** Opening Task input block **

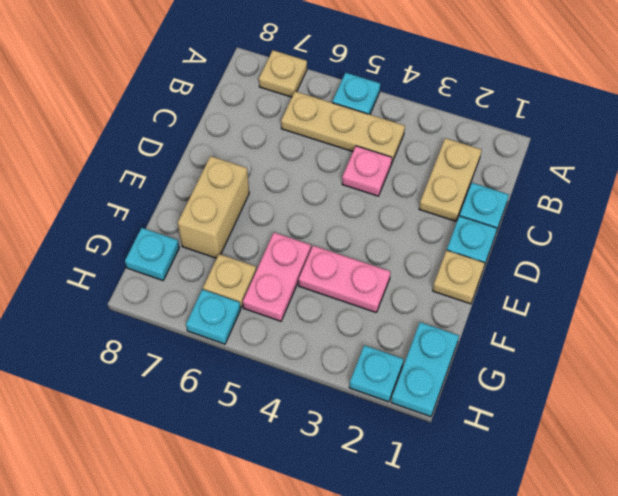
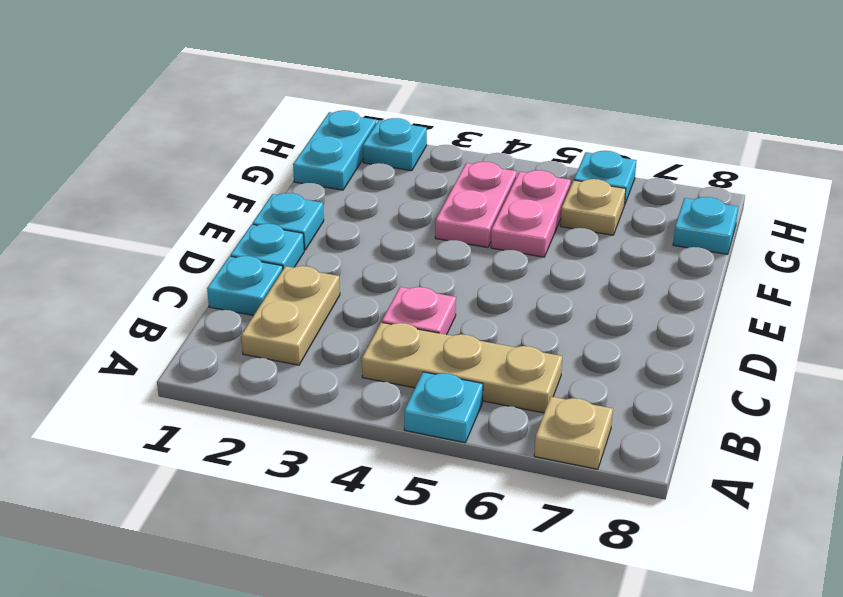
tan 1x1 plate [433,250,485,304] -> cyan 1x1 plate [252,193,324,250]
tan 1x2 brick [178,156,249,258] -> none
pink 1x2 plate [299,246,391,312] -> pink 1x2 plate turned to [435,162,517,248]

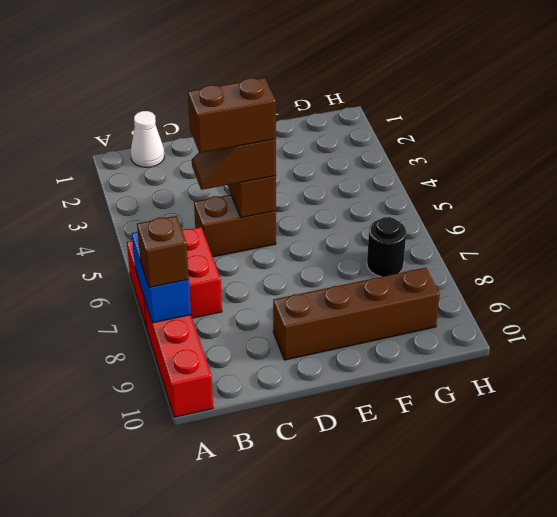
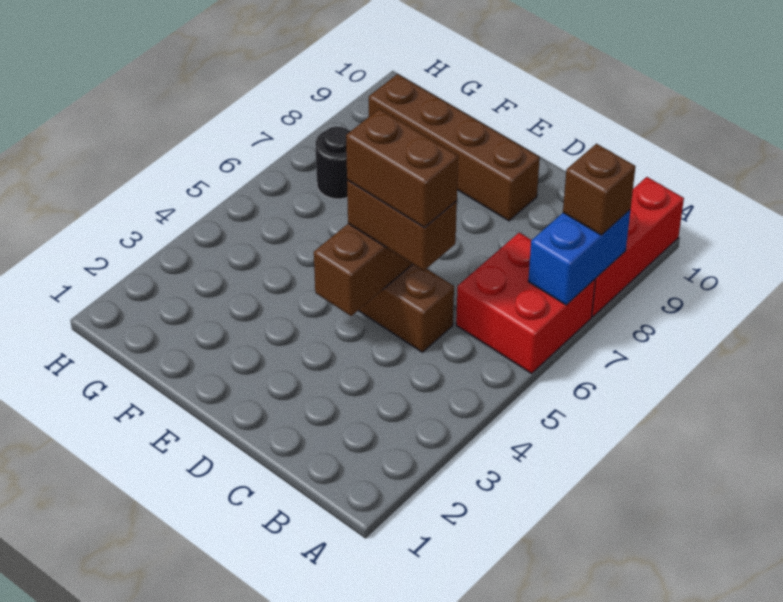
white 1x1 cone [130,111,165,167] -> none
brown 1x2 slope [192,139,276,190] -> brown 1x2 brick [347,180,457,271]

** Closing Task input block **

◆ Task requirements
Your copy must consist solely of the lines from the one containing "tan 1x2 brick [178,156,249,258] -> none" through the final line of the material above, transcribed exactly, with the pictures left out.

◆ Output
tan 1x2 brick [178,156,249,258] -> none
pink 1x2 plate [299,246,391,312] -> pink 1x2 plate turned to [435,162,517,248]

white 1x1 cone [130,111,165,167] -> none
brown 1x2 slope [192,139,276,190] -> brown 1x2 brick [347,180,457,271]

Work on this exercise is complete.